Scene images with change listings:
· · · · ·
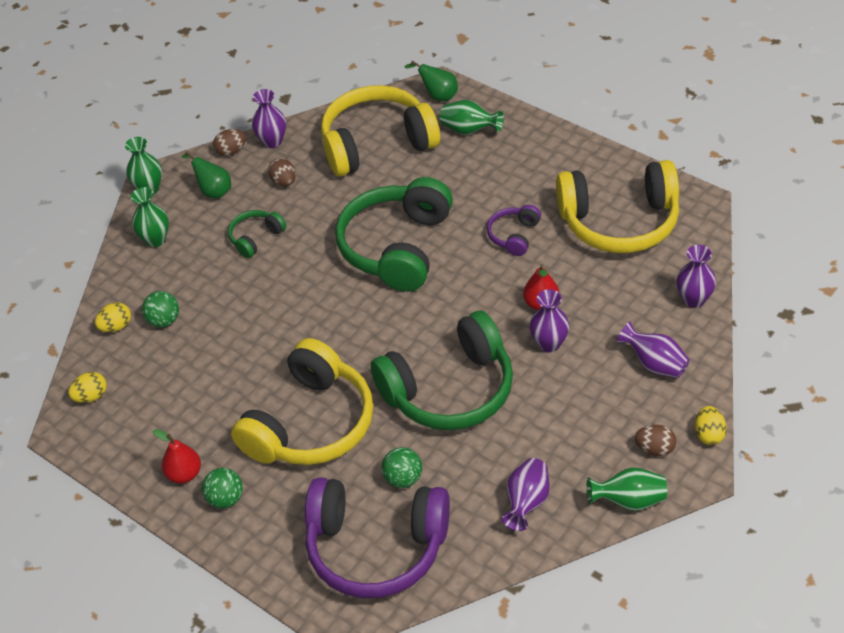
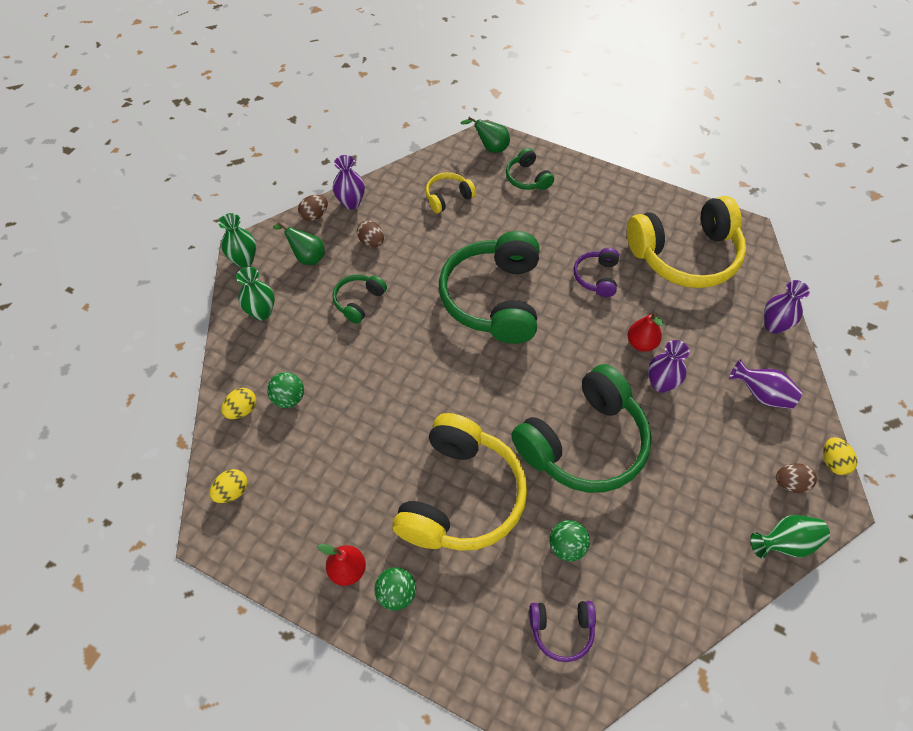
camera: 15 degrees left, 10 degrees up
purple headphones [305,477,450,598] -> purple headphones [529,601,596,662], size x0.46
yellow headphones [321,85,440,176] -> yellow headphones [426,172,476,213], size x0.46
green vase [440,100,504,135] -> green headphones [506,148,554,190]
purple vase [502,458,550,531] -> none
· · · · ·
- _YOUR ASSIGNMENT_
Go through the entries above, and wherever a line holds the word "headphones", copy that line.

- _EXERCISE SOLUTION_
purple headphones [305,477,450,598] -> purple headphones [529,601,596,662], size x0.46
yellow headphones [321,85,440,176] -> yellow headphones [426,172,476,213], size x0.46
green vase [440,100,504,135] -> green headphones [506,148,554,190]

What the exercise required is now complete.